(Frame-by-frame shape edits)
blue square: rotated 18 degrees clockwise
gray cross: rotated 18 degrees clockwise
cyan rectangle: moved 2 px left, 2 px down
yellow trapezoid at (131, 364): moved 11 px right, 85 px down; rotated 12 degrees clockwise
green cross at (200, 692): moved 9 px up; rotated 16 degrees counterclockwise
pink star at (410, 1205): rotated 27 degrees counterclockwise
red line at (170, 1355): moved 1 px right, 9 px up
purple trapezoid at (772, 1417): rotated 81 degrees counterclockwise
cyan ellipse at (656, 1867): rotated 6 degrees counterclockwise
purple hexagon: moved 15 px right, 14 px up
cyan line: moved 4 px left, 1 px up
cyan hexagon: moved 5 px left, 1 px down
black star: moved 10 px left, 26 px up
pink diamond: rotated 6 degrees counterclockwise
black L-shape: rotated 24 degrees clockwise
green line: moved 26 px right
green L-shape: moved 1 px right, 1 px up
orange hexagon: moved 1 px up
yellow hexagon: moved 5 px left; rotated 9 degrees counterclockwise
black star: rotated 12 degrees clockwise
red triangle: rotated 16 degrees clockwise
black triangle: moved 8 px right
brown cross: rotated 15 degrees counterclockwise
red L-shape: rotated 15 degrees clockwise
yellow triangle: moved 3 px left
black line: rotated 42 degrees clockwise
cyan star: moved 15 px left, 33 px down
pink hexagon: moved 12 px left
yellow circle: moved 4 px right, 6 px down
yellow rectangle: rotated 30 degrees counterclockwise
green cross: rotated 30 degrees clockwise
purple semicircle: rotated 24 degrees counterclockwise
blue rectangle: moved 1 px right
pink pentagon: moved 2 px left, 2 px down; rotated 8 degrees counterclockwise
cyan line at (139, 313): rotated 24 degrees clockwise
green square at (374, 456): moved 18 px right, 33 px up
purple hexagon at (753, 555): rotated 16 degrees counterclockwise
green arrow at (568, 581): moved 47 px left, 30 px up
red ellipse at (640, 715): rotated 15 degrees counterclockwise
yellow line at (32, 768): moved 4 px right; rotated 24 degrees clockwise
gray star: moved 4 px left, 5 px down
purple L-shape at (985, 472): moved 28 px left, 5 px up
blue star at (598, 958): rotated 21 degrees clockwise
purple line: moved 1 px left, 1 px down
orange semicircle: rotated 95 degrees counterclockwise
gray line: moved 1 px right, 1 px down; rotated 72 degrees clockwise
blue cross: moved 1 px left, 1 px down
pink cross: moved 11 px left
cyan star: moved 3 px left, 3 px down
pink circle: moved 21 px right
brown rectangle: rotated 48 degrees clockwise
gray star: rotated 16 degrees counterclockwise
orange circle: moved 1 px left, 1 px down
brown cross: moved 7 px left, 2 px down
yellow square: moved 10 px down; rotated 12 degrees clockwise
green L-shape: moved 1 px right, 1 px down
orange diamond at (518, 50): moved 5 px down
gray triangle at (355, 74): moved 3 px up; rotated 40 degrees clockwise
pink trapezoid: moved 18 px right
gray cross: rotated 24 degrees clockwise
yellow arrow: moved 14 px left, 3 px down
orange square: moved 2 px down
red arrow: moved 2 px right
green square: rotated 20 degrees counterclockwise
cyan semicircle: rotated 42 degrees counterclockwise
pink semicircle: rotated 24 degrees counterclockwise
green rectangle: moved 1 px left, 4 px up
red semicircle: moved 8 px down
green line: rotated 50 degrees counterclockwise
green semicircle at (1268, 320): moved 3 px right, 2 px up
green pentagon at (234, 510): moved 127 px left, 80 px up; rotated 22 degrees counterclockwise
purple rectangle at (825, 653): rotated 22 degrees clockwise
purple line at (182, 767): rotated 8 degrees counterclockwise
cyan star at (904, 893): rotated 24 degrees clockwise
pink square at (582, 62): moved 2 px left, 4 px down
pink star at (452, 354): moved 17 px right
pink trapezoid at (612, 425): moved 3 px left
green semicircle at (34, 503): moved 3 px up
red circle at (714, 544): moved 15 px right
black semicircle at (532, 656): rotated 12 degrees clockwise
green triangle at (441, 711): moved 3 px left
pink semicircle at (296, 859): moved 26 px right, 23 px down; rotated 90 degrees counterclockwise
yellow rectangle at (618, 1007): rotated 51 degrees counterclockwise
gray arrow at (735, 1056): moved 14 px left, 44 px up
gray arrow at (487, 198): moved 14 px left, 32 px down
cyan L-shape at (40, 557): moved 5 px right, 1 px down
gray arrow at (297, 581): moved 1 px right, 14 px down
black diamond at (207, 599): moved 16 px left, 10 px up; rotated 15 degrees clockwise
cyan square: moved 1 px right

▶ [TASK DETAILS] Copy only the entries from the first line to the line with "black L-shape: rotated 24 degrees clockwise", each exactly as it appears.

▶ [ANSWER BOX]
blue square: rotated 18 degrees clockwise
gray cross: rotated 18 degrees clockwise
cyan rectangle: moved 2 px left, 2 px down
yellow trapezoid at (131, 364): moved 11 px right, 85 px down; rotated 12 degrees clockwise
green cross at (200, 692): moved 9 px up; rotated 16 degrees counterclockwise
pink star at (410, 1205): rotated 27 degrees counterclockwise
red line at (170, 1355): moved 1 px right, 9 px up
purple trapezoid at (772, 1417): rotated 81 degrees counterclockwise
cyan ellipse at (656, 1867): rotated 6 degrees counterclockwise
purple hexagon: moved 15 px right, 14 px up
cyan line: moved 4 px left, 1 px up
cyan hexagon: moved 5 px left, 1 px down
black star: moved 10 px left, 26 px up
pink diamond: rotated 6 degrees counterclockwise
black L-shape: rotated 24 degrees clockwise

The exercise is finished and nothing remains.